• [DATA TO EXAMINE]:
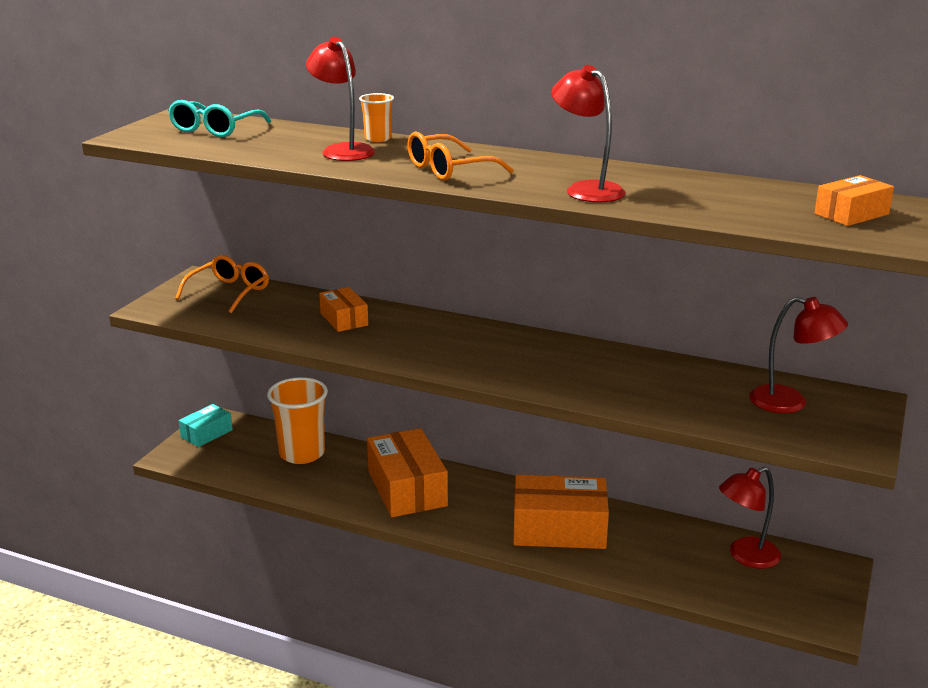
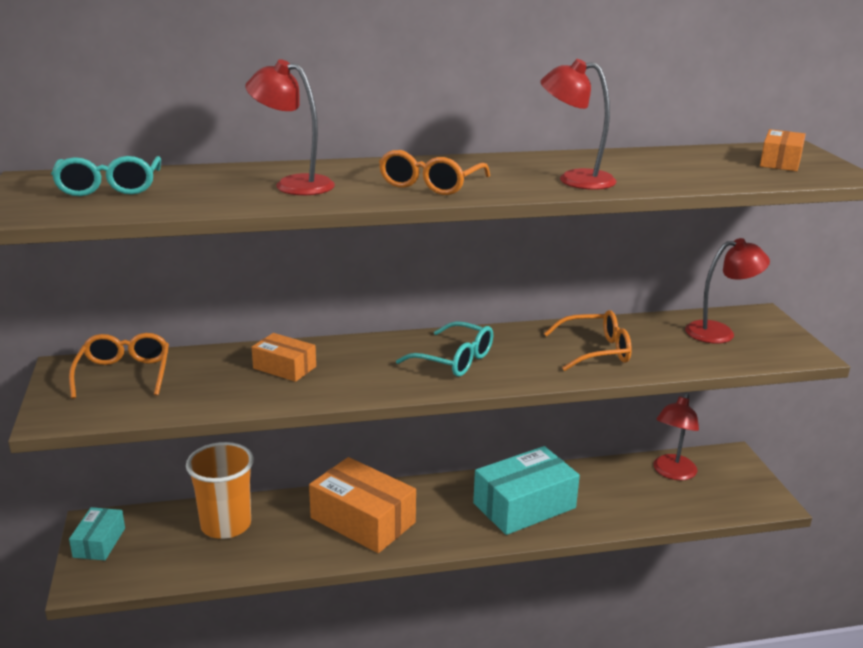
camera: 35 degrees left, 0 degrees up
(378, 139) = (304, 167): orange cup -> none
(486, 352) = (455, 360): none -> turquoise glasses
(559, 529) = (524, 505): orange box -> turquoise box
(629, 382) = (596, 351): none -> orange glasses

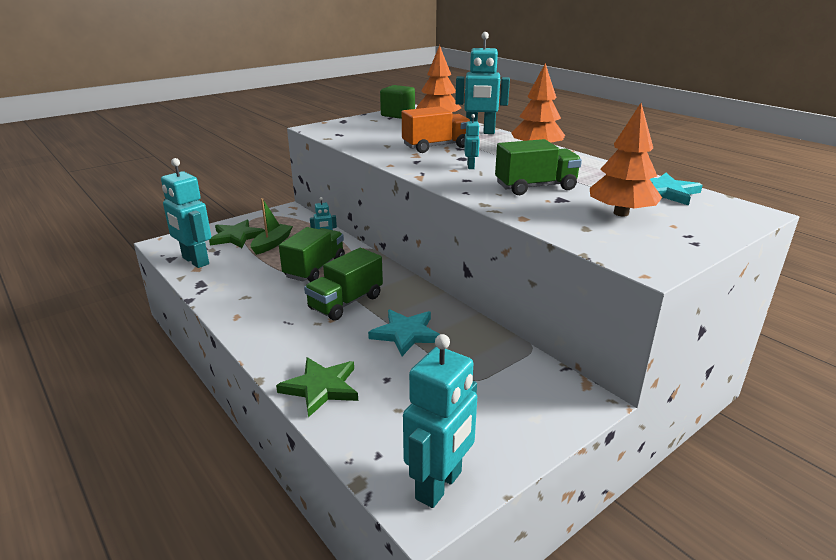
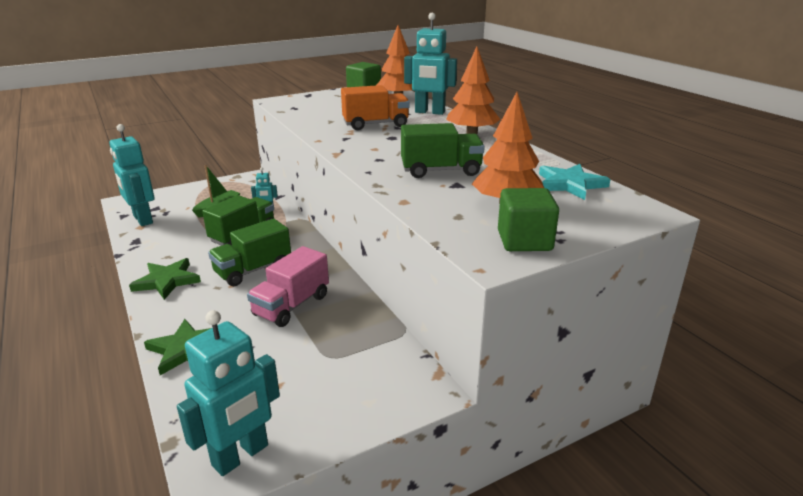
camera: 10 degrees right, 0 degrees up
(236, 237) = (190, 199): green star -> green star (167, 281)
(406, 334) = (291, 305): turquoise star -> pink truck
(471, 166) = (393, 146): turquoise robot -> none
(664, 246) = (524, 241): none -> green cube

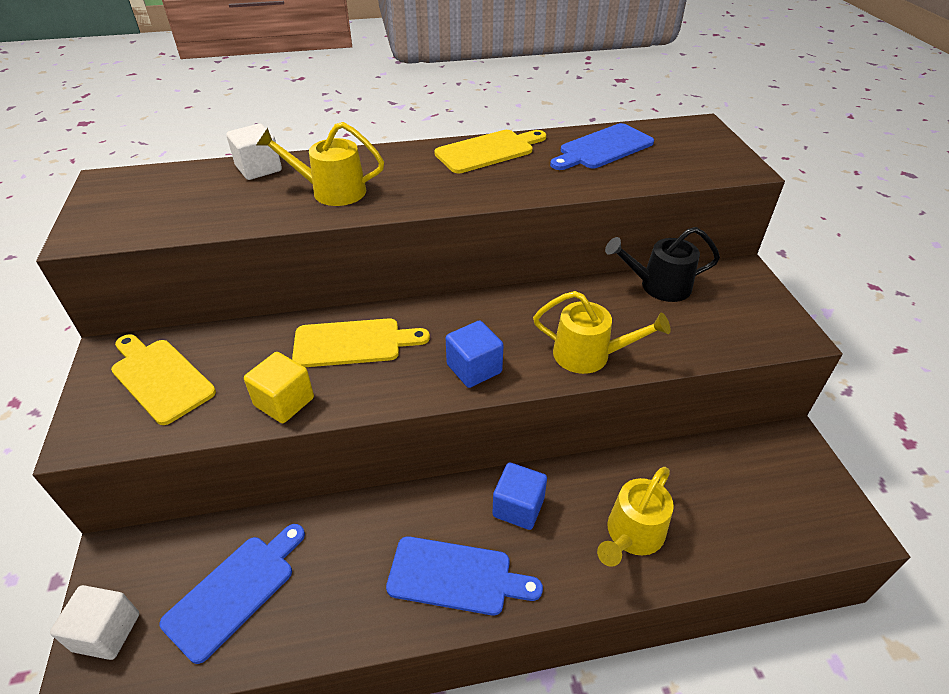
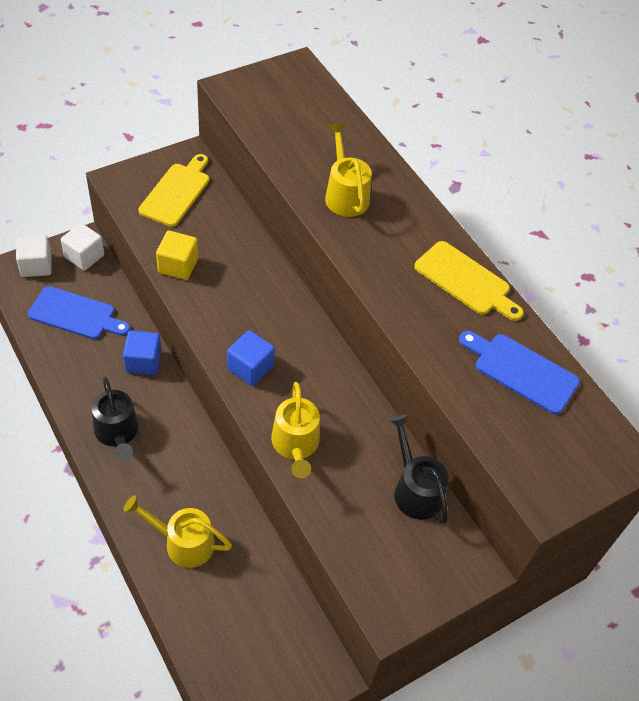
camera: 65 degrees right, 10 degrees up
(259, 168) = (356, 140): white cube -> white cube (84, 256)
(353, 343) = (249, 284): yellow cutting board -> none
(456, 576) = (117, 432): blue cutting board -> black watering can
(518, 507) = (185, 458): blue cube -> blue cube (143, 362)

• [WORK TO BE COMPLETED]: Start at the line with "camera: 65 degrees right, 10 degrees up". Give that line and every line after it again, word for word, through the last line above.

• [OUTPUT FOR THIS TASK]:
camera: 65 degrees right, 10 degrees up
(259, 168) = (356, 140): white cube -> white cube (84, 256)
(353, 343) = (249, 284): yellow cutting board -> none
(456, 576) = (117, 432): blue cutting board -> black watering can
(518, 507) = (185, 458): blue cube -> blue cube (143, 362)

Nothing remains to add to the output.